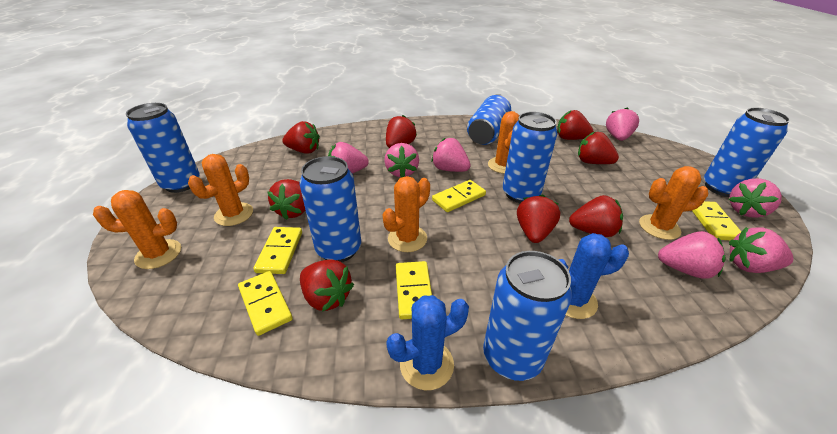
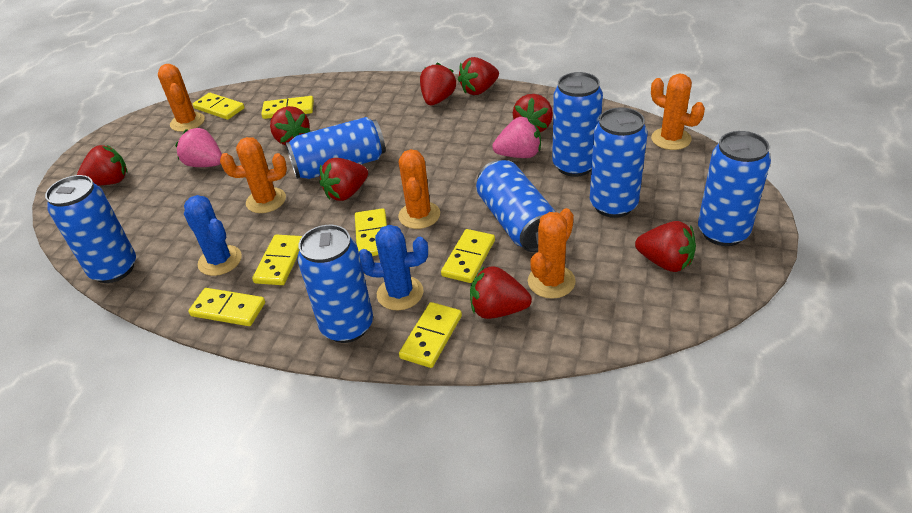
blue can: 6 -> 7
pink strawberry: 7 -> 2
yellow domino: 5 -> 7

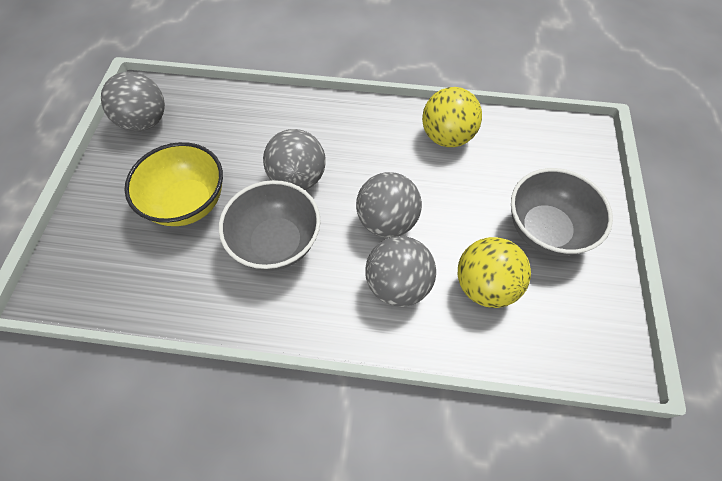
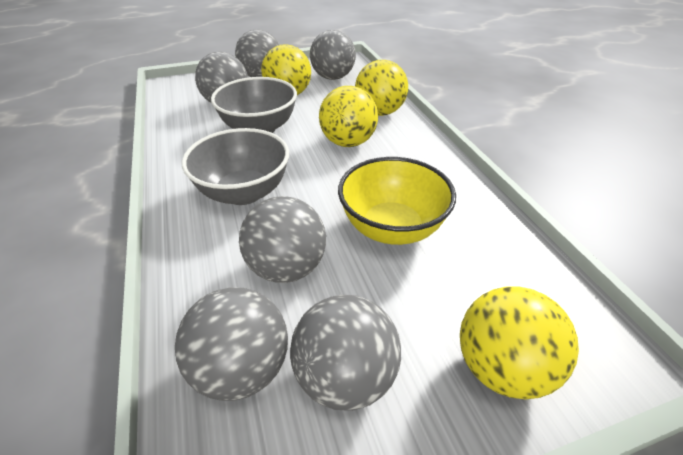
grey ball: 4 -> 6
yellow ball: 2 -> 4

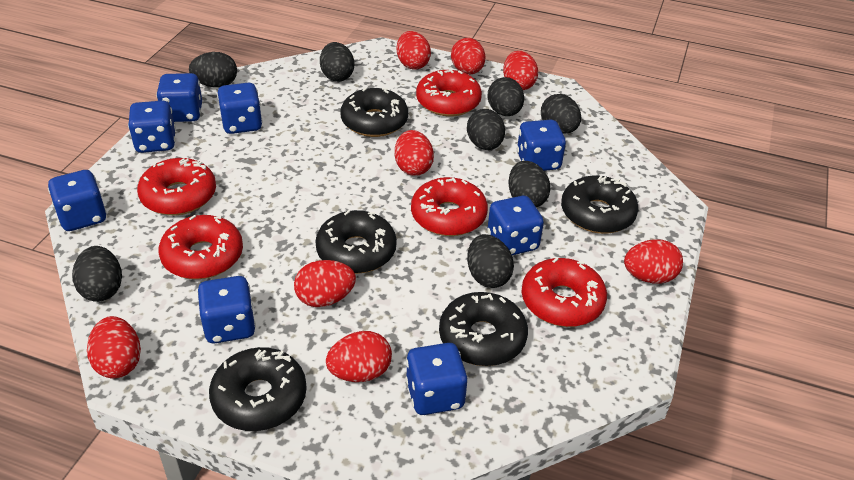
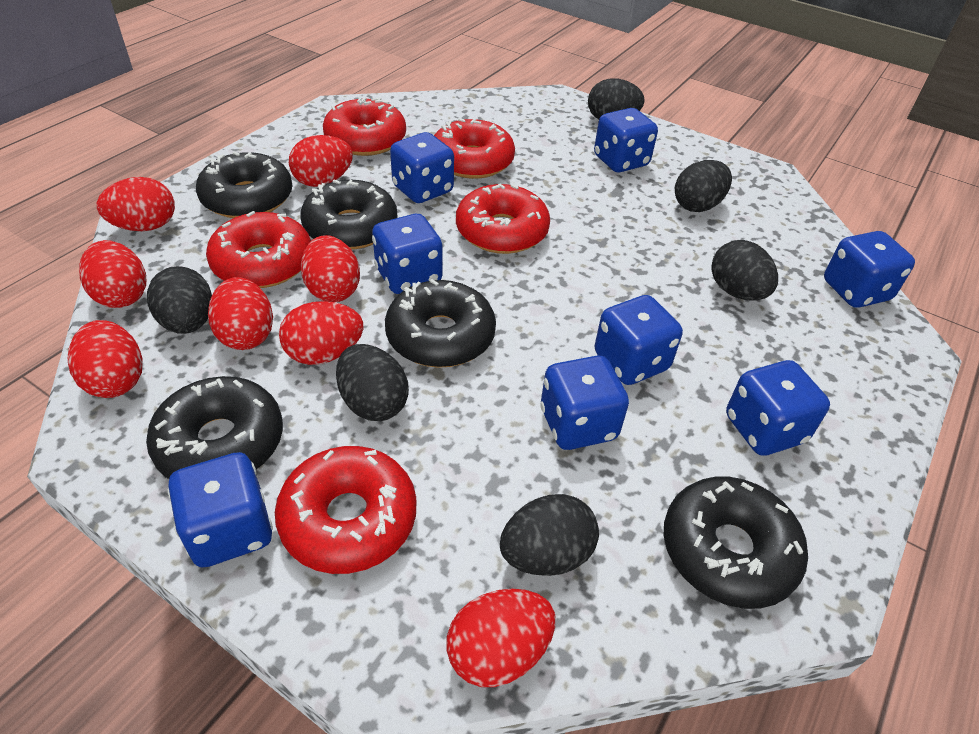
black egg: 8 -> 6

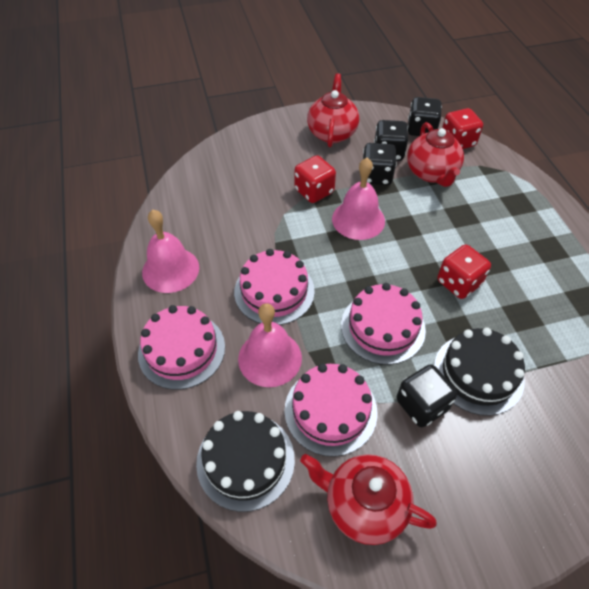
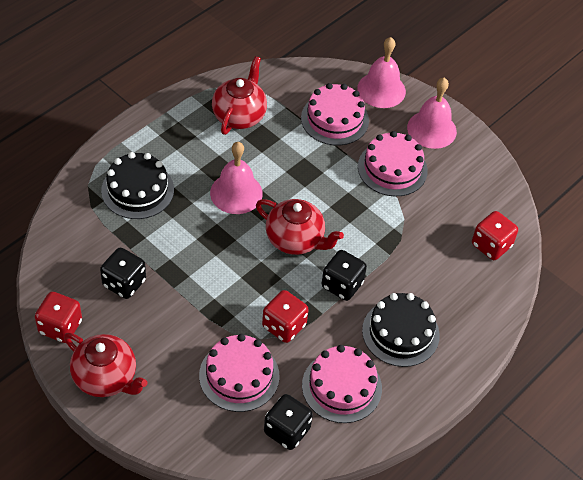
black dice: 4 -> 3

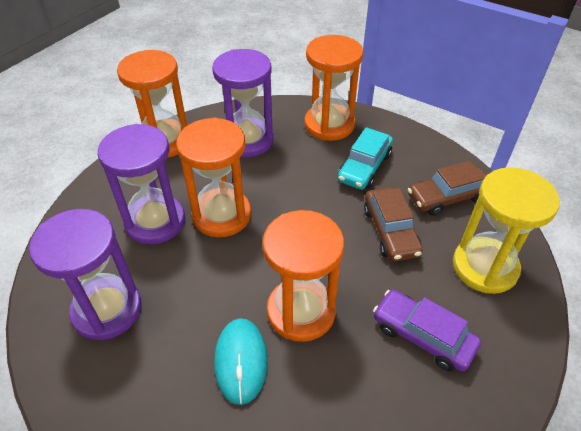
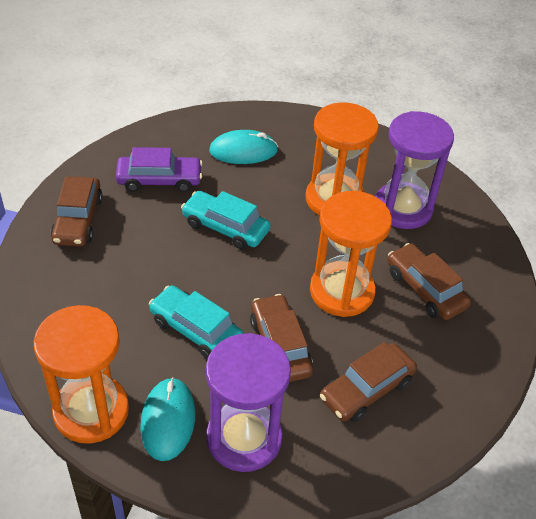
brown car: 2 -> 4
orange hourglass: 4 -> 3
purple hourglass: 3 -> 2
turquoise car: 1 -> 2
turquoise mouse: 1 -> 2
yellow hourglass: 1 -> 0

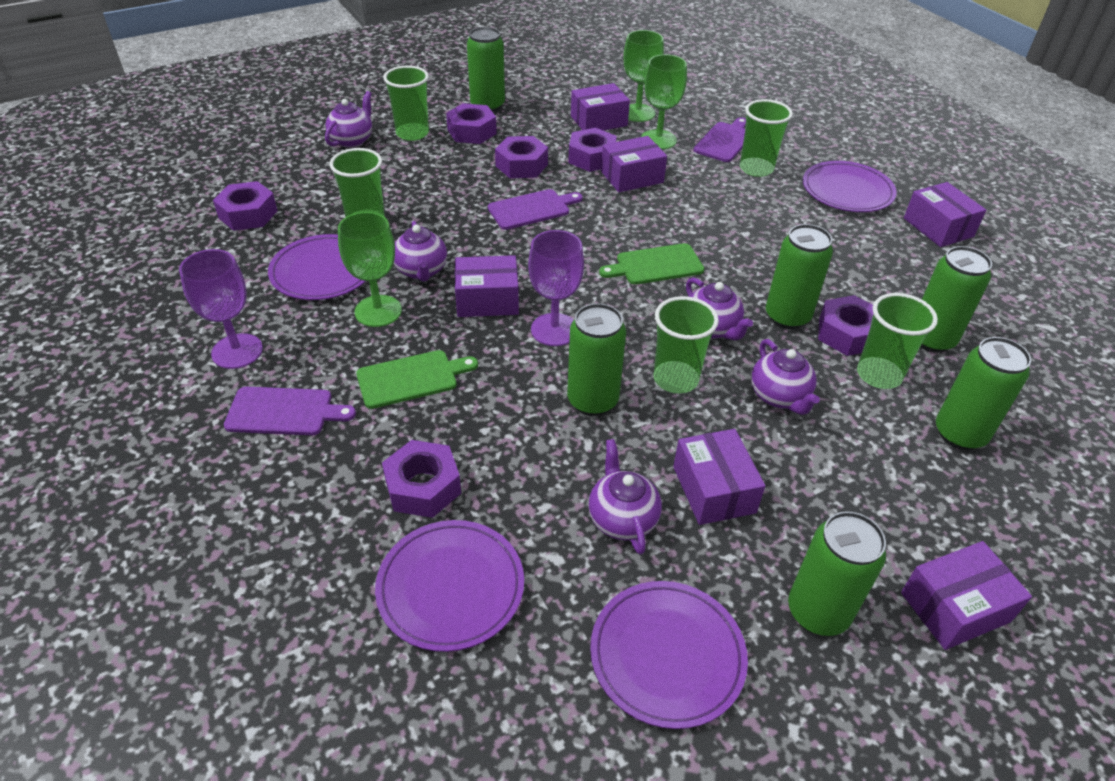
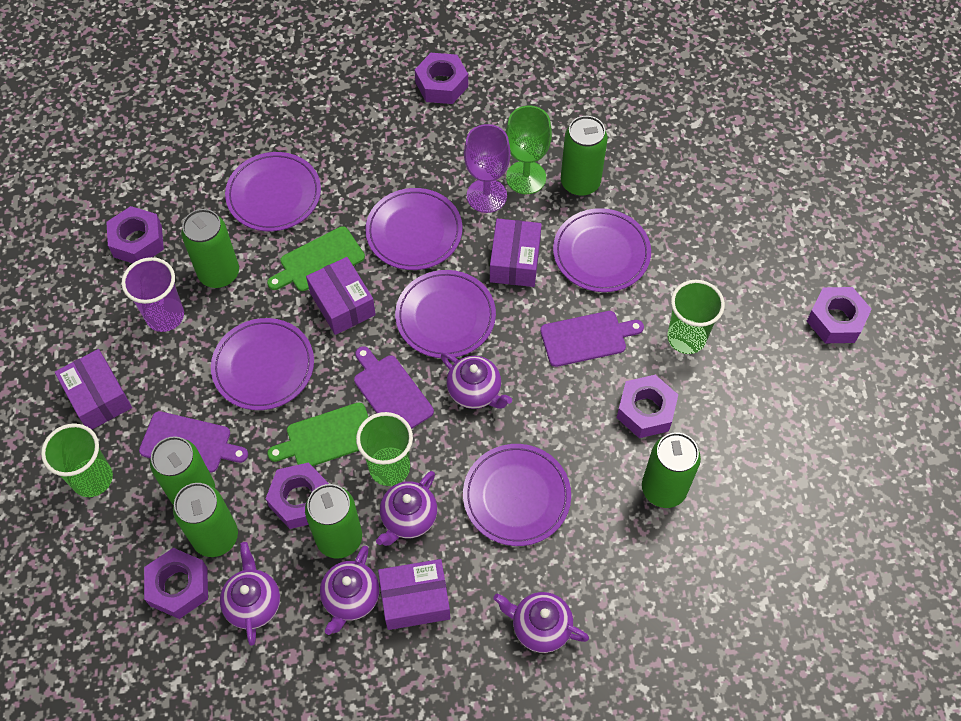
green cup: 5 -> 3
green goblet: 3 -> 1
purple box: 6 -> 4
purple cup: 0 -> 1
purple goblet: 2 -> 1
purple plate: 4 -> 6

══════════════════════════════

Problem statement:
Working down from the line with "yellow domino: 5 -> 7", copy each line exactly until the last line of the entries, which is also included. Omit the pictures.

Answer section:
yellow domino: 5 -> 7

grey ball: 4 -> 6
yellow ball: 2 -> 4

black egg: 8 -> 6

black dice: 4 -> 3

brown car: 2 -> 4
orange hourglass: 4 -> 3
purple hourglass: 3 -> 2
turquoise car: 1 -> 2
turquoise mouse: 1 -> 2
yellow hourglass: 1 -> 0

green cup: 5 -> 3
green goblet: 3 -> 1
purple box: 6 -> 4
purple cup: 0 -> 1
purple goblet: 2 -> 1
purple plate: 4 -> 6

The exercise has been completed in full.